** Data supplied follows **
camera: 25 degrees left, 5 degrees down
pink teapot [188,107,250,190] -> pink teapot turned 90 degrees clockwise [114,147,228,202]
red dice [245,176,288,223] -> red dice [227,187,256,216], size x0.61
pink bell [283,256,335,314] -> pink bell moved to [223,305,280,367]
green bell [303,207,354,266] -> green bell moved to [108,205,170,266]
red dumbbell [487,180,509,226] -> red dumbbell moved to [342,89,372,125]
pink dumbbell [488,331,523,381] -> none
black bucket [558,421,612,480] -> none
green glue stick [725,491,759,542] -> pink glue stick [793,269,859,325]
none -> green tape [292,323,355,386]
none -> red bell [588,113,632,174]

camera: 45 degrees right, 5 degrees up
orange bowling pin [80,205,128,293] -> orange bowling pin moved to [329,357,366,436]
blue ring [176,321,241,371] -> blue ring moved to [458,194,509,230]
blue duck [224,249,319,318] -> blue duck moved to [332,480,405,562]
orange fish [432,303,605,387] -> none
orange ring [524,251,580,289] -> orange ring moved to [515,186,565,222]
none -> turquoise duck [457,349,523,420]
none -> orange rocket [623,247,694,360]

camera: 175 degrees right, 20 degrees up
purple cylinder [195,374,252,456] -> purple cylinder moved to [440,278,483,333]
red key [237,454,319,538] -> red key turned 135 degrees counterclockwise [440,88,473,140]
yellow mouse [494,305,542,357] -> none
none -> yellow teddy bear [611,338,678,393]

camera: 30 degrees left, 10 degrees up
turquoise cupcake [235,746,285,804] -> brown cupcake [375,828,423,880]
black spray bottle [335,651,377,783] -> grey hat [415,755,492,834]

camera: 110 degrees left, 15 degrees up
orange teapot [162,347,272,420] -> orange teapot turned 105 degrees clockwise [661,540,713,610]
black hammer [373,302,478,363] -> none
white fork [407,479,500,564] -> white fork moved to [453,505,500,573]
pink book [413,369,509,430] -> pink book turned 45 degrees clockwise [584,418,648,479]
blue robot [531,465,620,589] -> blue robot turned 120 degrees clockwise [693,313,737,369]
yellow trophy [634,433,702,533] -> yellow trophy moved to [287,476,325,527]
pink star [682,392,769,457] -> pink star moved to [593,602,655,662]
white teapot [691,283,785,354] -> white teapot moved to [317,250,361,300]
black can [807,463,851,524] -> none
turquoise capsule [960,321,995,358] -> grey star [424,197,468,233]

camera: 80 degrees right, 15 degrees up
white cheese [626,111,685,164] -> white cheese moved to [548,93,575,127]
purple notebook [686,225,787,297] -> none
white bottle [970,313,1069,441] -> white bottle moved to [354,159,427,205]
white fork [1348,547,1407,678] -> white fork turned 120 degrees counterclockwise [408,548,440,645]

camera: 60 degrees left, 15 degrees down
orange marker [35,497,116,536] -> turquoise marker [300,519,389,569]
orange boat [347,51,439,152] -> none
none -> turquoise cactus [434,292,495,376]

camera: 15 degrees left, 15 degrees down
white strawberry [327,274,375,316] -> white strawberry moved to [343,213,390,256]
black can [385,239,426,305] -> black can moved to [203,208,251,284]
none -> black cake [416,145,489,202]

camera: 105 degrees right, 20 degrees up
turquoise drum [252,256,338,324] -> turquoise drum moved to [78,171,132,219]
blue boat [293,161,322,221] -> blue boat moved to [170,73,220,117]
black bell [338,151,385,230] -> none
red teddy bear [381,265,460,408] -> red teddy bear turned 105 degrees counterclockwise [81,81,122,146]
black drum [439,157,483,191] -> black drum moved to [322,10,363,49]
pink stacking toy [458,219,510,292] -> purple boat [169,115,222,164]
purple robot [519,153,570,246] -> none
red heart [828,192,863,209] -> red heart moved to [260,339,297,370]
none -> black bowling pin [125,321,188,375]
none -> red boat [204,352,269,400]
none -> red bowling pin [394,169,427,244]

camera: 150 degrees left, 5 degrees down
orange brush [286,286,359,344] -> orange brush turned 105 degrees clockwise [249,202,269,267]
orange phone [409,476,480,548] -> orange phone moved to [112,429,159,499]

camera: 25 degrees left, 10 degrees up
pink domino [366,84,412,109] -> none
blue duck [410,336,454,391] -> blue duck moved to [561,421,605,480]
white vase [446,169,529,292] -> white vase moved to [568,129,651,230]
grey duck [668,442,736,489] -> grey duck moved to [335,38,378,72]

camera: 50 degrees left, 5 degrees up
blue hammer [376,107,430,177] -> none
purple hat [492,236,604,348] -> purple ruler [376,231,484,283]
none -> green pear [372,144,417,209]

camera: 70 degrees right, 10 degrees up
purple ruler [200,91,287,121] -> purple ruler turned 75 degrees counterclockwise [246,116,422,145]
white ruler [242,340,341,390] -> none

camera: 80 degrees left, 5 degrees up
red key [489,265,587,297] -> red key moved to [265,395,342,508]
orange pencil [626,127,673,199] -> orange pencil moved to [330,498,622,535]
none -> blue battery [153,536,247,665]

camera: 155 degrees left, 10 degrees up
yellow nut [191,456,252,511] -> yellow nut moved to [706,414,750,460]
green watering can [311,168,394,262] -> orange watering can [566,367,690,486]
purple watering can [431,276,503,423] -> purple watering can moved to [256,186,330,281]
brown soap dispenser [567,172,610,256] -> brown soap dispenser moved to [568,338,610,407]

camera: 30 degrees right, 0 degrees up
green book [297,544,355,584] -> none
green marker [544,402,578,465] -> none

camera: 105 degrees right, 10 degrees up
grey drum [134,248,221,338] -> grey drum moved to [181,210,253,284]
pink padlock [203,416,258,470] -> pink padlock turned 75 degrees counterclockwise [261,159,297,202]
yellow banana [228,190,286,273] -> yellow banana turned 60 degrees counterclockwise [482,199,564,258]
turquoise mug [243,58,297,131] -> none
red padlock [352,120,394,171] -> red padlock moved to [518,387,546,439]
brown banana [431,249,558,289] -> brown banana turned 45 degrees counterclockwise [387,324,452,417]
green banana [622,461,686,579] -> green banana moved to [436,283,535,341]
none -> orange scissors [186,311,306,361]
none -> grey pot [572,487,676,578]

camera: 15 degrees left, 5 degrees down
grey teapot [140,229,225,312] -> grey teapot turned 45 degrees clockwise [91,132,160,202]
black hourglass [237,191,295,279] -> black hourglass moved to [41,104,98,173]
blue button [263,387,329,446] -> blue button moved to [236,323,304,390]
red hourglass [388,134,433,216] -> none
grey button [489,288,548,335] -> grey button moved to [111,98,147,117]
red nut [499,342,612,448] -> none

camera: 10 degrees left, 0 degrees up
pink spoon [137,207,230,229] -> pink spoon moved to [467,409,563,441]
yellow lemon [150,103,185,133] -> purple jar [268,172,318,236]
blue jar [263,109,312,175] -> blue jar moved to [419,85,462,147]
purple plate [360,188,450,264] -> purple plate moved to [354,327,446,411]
** End of Data supplied **
▸ What you need to do
Exactly as they stand above, write out the entries.

▸ Result of this exercise
camera: 25 degrees left, 5 degrees down
pink teapot [188,107,250,190] -> pink teapot turned 90 degrees clockwise [114,147,228,202]
red dice [245,176,288,223] -> red dice [227,187,256,216], size x0.61
pink bell [283,256,335,314] -> pink bell moved to [223,305,280,367]
green bell [303,207,354,266] -> green bell moved to [108,205,170,266]
red dumbbell [487,180,509,226] -> red dumbbell moved to [342,89,372,125]
pink dumbbell [488,331,523,381] -> none
black bucket [558,421,612,480] -> none
green glue stick [725,491,759,542] -> pink glue stick [793,269,859,325]
none -> green tape [292,323,355,386]
none -> red bell [588,113,632,174]

camera: 45 degrees right, 5 degrees up
orange bowling pin [80,205,128,293] -> orange bowling pin moved to [329,357,366,436]
blue ring [176,321,241,371] -> blue ring moved to [458,194,509,230]
blue duck [224,249,319,318] -> blue duck moved to [332,480,405,562]
orange fish [432,303,605,387] -> none
orange ring [524,251,580,289] -> orange ring moved to [515,186,565,222]
none -> turquoise duck [457,349,523,420]
none -> orange rocket [623,247,694,360]

camera: 175 degrees right, 20 degrees up
purple cylinder [195,374,252,456] -> purple cylinder moved to [440,278,483,333]
red key [237,454,319,538] -> red key turned 135 degrees counterclockwise [440,88,473,140]
yellow mouse [494,305,542,357] -> none
none -> yellow teddy bear [611,338,678,393]

camera: 30 degrees left, 10 degrees up
turquoise cupcake [235,746,285,804] -> brown cupcake [375,828,423,880]
black spray bottle [335,651,377,783] -> grey hat [415,755,492,834]

camera: 110 degrees left, 15 degrees up
orange teapot [162,347,272,420] -> orange teapot turned 105 degrees clockwise [661,540,713,610]
black hammer [373,302,478,363] -> none
white fork [407,479,500,564] -> white fork moved to [453,505,500,573]
pink book [413,369,509,430] -> pink book turned 45 degrees clockwise [584,418,648,479]
blue robot [531,465,620,589] -> blue robot turned 120 degrees clockwise [693,313,737,369]
yellow trophy [634,433,702,533] -> yellow trophy moved to [287,476,325,527]
pink star [682,392,769,457] -> pink star moved to [593,602,655,662]
white teapot [691,283,785,354] -> white teapot moved to [317,250,361,300]
black can [807,463,851,524] -> none
turquoise capsule [960,321,995,358] -> grey star [424,197,468,233]

camera: 80 degrees right, 15 degrees up
white cheese [626,111,685,164] -> white cheese moved to [548,93,575,127]
purple notebook [686,225,787,297] -> none
white bottle [970,313,1069,441] -> white bottle moved to [354,159,427,205]
white fork [1348,547,1407,678] -> white fork turned 120 degrees counterclockwise [408,548,440,645]

camera: 60 degrees left, 15 degrees down
orange marker [35,497,116,536] -> turquoise marker [300,519,389,569]
orange boat [347,51,439,152] -> none
none -> turquoise cactus [434,292,495,376]

camera: 15 degrees left, 15 degrees down
white strawberry [327,274,375,316] -> white strawberry moved to [343,213,390,256]
black can [385,239,426,305] -> black can moved to [203,208,251,284]
none -> black cake [416,145,489,202]

camera: 105 degrees right, 20 degrees up
turquoise drum [252,256,338,324] -> turquoise drum moved to [78,171,132,219]
blue boat [293,161,322,221] -> blue boat moved to [170,73,220,117]
black bell [338,151,385,230] -> none
red teddy bear [381,265,460,408] -> red teddy bear turned 105 degrees counterclockwise [81,81,122,146]
black drum [439,157,483,191] -> black drum moved to [322,10,363,49]
pink stacking toy [458,219,510,292] -> purple boat [169,115,222,164]
purple robot [519,153,570,246] -> none
red heart [828,192,863,209] -> red heart moved to [260,339,297,370]
none -> black bowling pin [125,321,188,375]
none -> red boat [204,352,269,400]
none -> red bowling pin [394,169,427,244]

camera: 150 degrees left, 5 degrees down
orange brush [286,286,359,344] -> orange brush turned 105 degrees clockwise [249,202,269,267]
orange phone [409,476,480,548] -> orange phone moved to [112,429,159,499]

camera: 25 degrees left, 10 degrees up
pink domino [366,84,412,109] -> none
blue duck [410,336,454,391] -> blue duck moved to [561,421,605,480]
white vase [446,169,529,292] -> white vase moved to [568,129,651,230]
grey duck [668,442,736,489] -> grey duck moved to [335,38,378,72]

camera: 50 degrees left, 5 degrees up
blue hammer [376,107,430,177] -> none
purple hat [492,236,604,348] -> purple ruler [376,231,484,283]
none -> green pear [372,144,417,209]

camera: 70 degrees right, 10 degrees up
purple ruler [200,91,287,121] -> purple ruler turned 75 degrees counterclockwise [246,116,422,145]
white ruler [242,340,341,390] -> none

camera: 80 degrees left, 5 degrees up
red key [489,265,587,297] -> red key moved to [265,395,342,508]
orange pencil [626,127,673,199] -> orange pencil moved to [330,498,622,535]
none -> blue battery [153,536,247,665]

camera: 155 degrees left, 10 degrees up
yellow nut [191,456,252,511] -> yellow nut moved to [706,414,750,460]
green watering can [311,168,394,262] -> orange watering can [566,367,690,486]
purple watering can [431,276,503,423] -> purple watering can moved to [256,186,330,281]
brown soap dispenser [567,172,610,256] -> brown soap dispenser moved to [568,338,610,407]

camera: 30 degrees right, 0 degrees up
green book [297,544,355,584] -> none
green marker [544,402,578,465] -> none

camera: 105 degrees right, 10 degrees up
grey drum [134,248,221,338] -> grey drum moved to [181,210,253,284]
pink padlock [203,416,258,470] -> pink padlock turned 75 degrees counterclockwise [261,159,297,202]
yellow banana [228,190,286,273] -> yellow banana turned 60 degrees counterclockwise [482,199,564,258]
turquoise mug [243,58,297,131] -> none
red padlock [352,120,394,171] -> red padlock moved to [518,387,546,439]
brown banana [431,249,558,289] -> brown banana turned 45 degrees counterclockwise [387,324,452,417]
green banana [622,461,686,579] -> green banana moved to [436,283,535,341]
none -> orange scissors [186,311,306,361]
none -> grey pot [572,487,676,578]

camera: 15 degrees left, 5 degrees down
grey teapot [140,229,225,312] -> grey teapot turned 45 degrees clockwise [91,132,160,202]
black hourglass [237,191,295,279] -> black hourglass moved to [41,104,98,173]
blue button [263,387,329,446] -> blue button moved to [236,323,304,390]
red hourglass [388,134,433,216] -> none
grey button [489,288,548,335] -> grey button moved to [111,98,147,117]
red nut [499,342,612,448] -> none

camera: 10 degrees left, 0 degrees up
pink spoon [137,207,230,229] -> pink spoon moved to [467,409,563,441]
yellow lemon [150,103,185,133] -> purple jar [268,172,318,236]
blue jar [263,109,312,175] -> blue jar moved to [419,85,462,147]
purple plate [360,188,450,264] -> purple plate moved to [354,327,446,411]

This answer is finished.